BEGIN

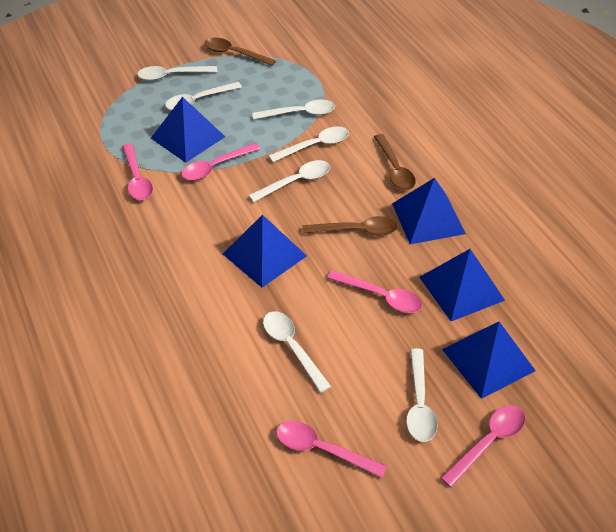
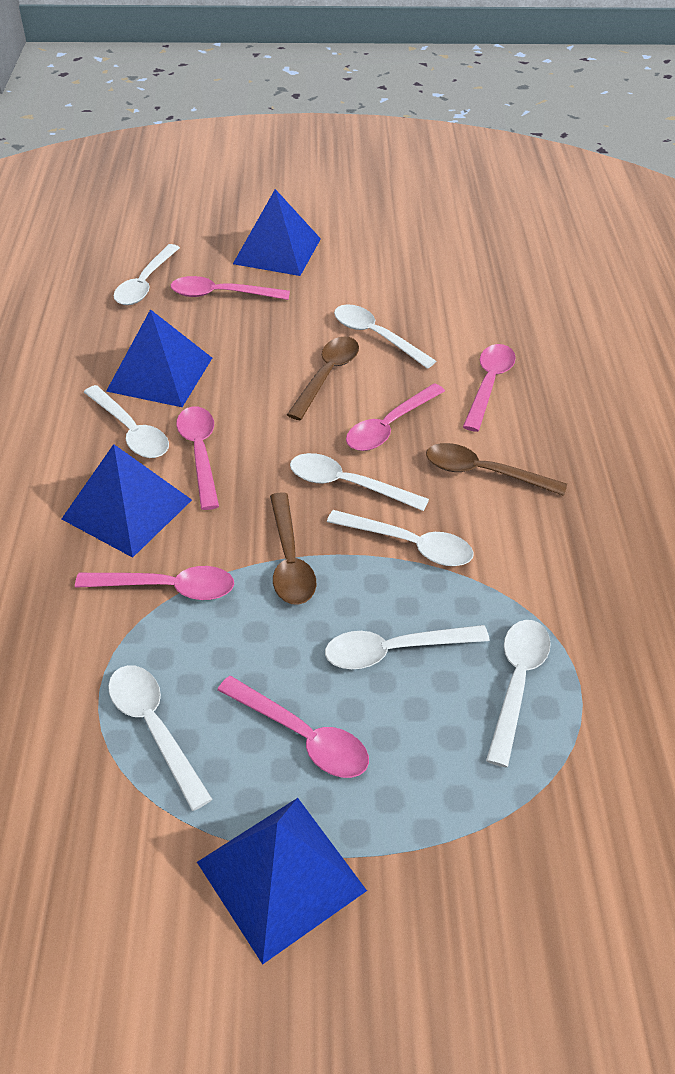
blue pyramid: 5 -> 4
pink spoon: 5 -> 6
white spoon: 7 -> 8

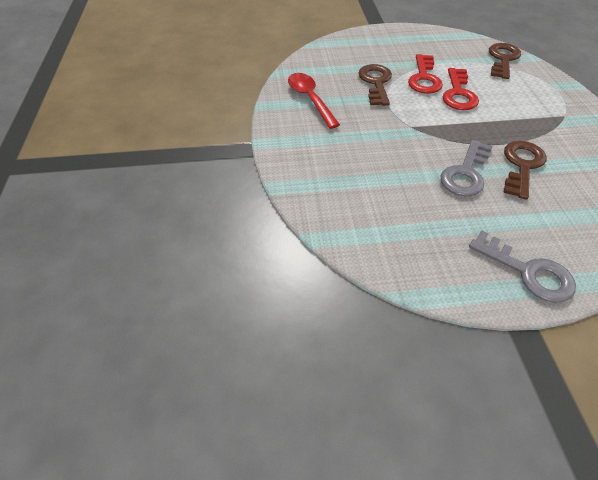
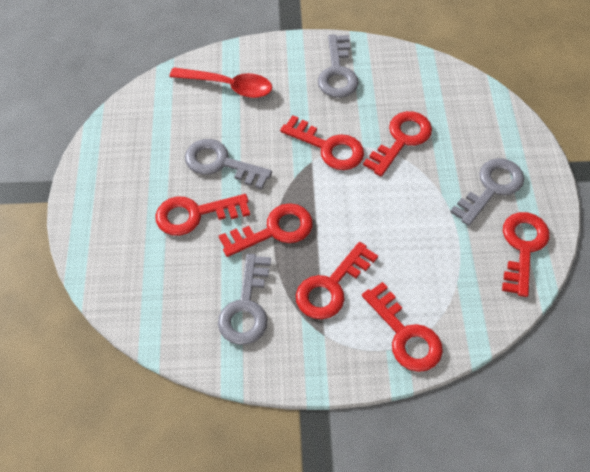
brown key: 3 -> 0
grey key: 2 -> 4
red key: 2 -> 7

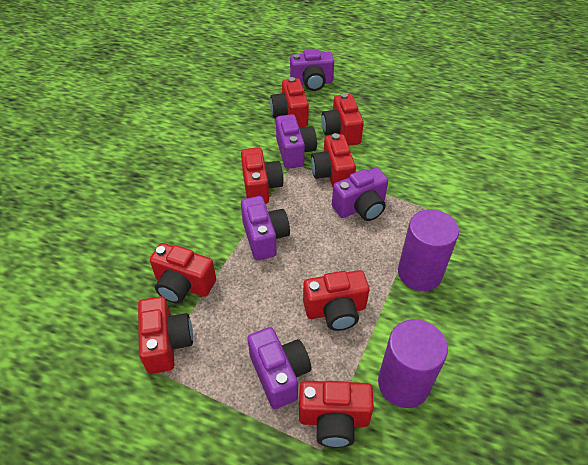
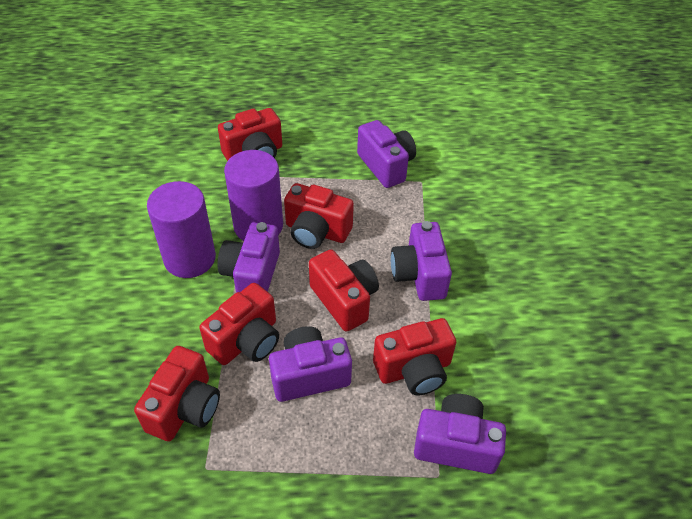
red camera: 8 -> 6

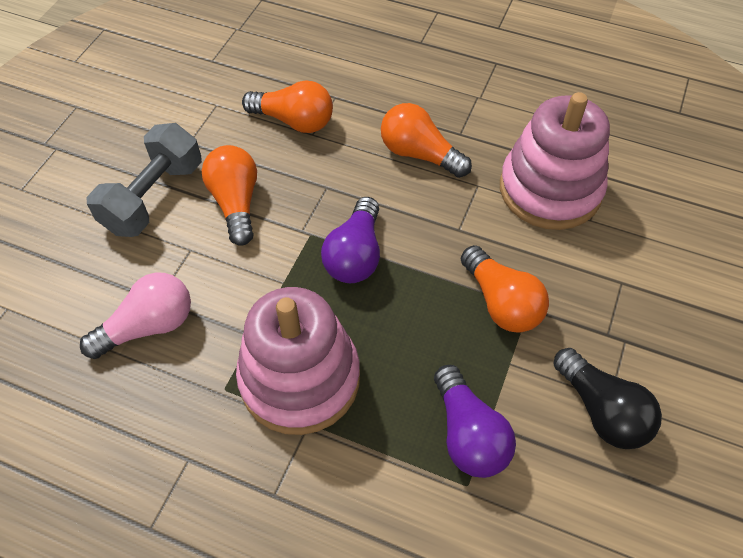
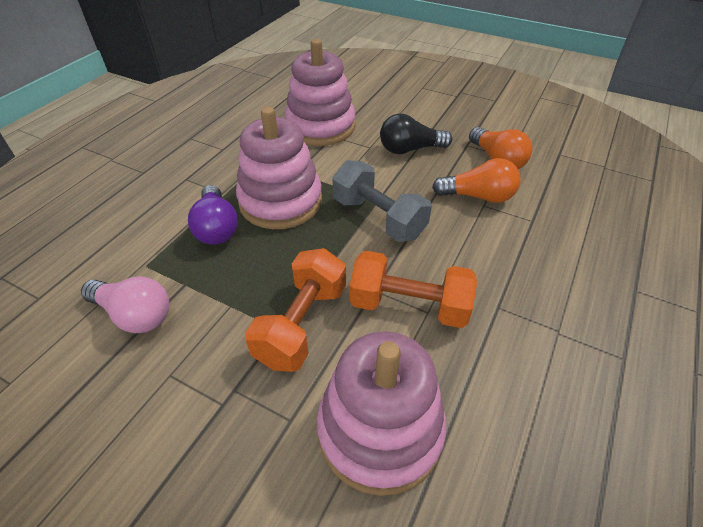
orange dumbbell: 0 -> 2
orange light bulb: 4 -> 2
pink stacking toy: 2 -> 3
purple light bulb: 2 -> 1

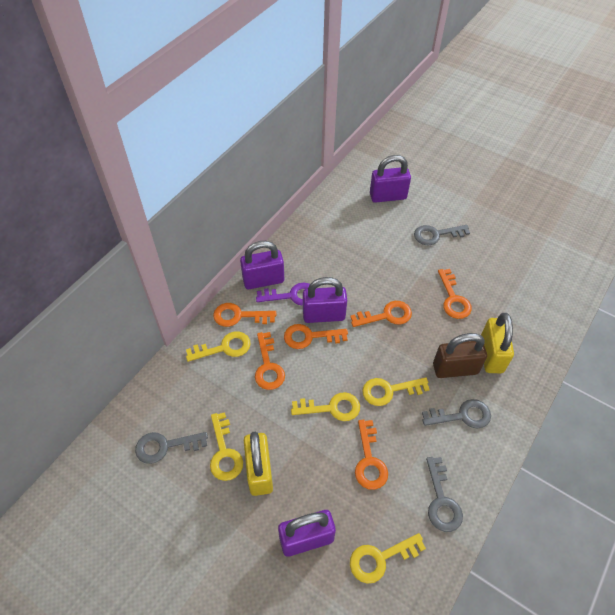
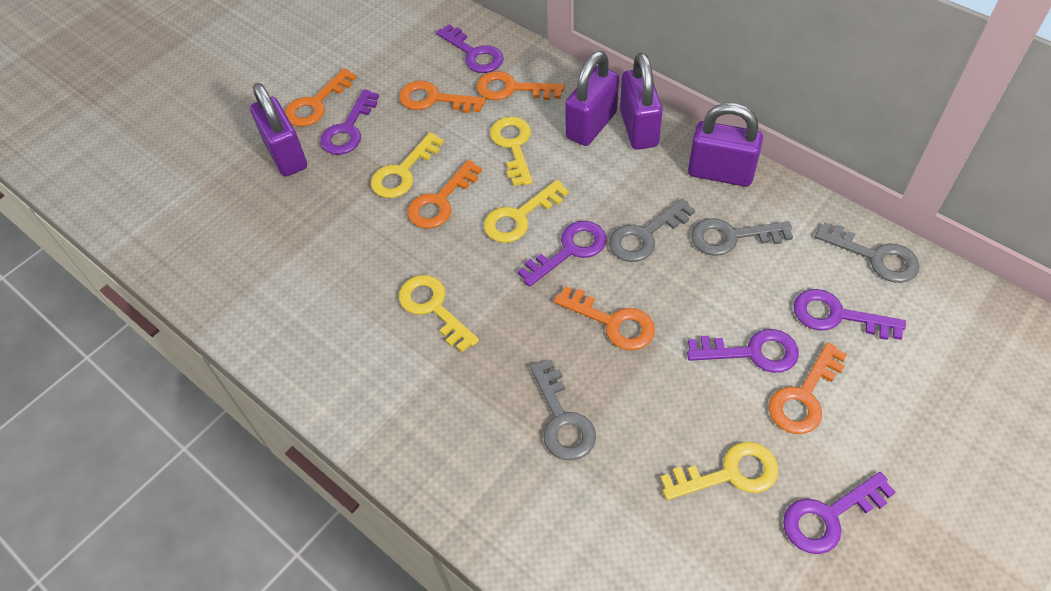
brown padlock: 1 -> 0
purple key: 1 -> 6
yellow padlock: 2 -> 0

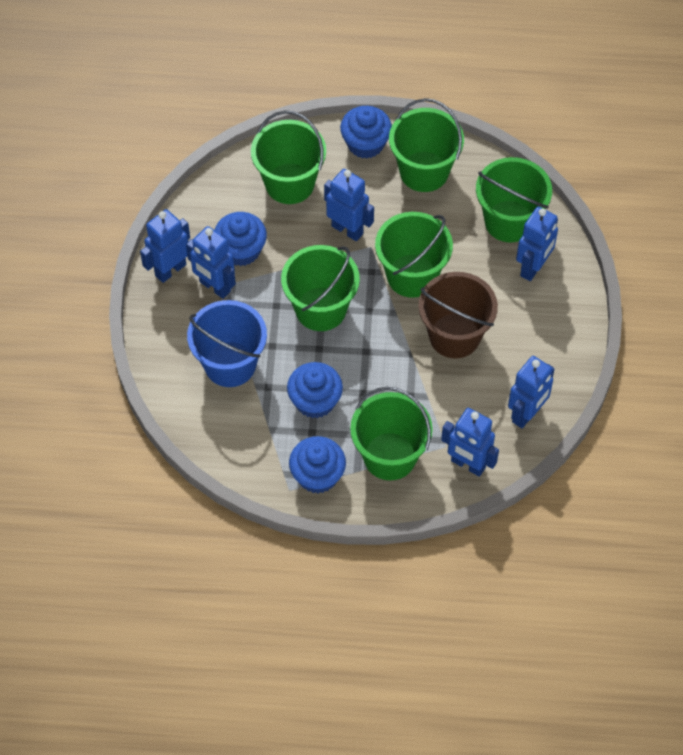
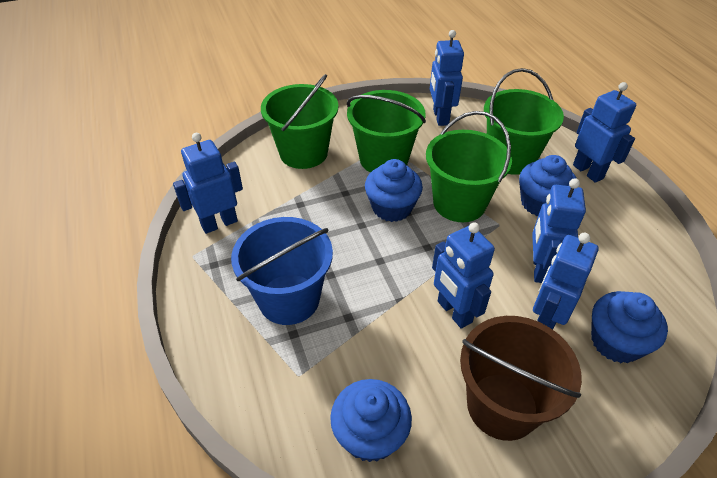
green bucket: 6 -> 4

END

» What the exercise asks: In the lines above, find the word "light" and copy each line that contains it.

» Solution for this exercise:
orange light bulb: 4 -> 2
purple light bulb: 2 -> 1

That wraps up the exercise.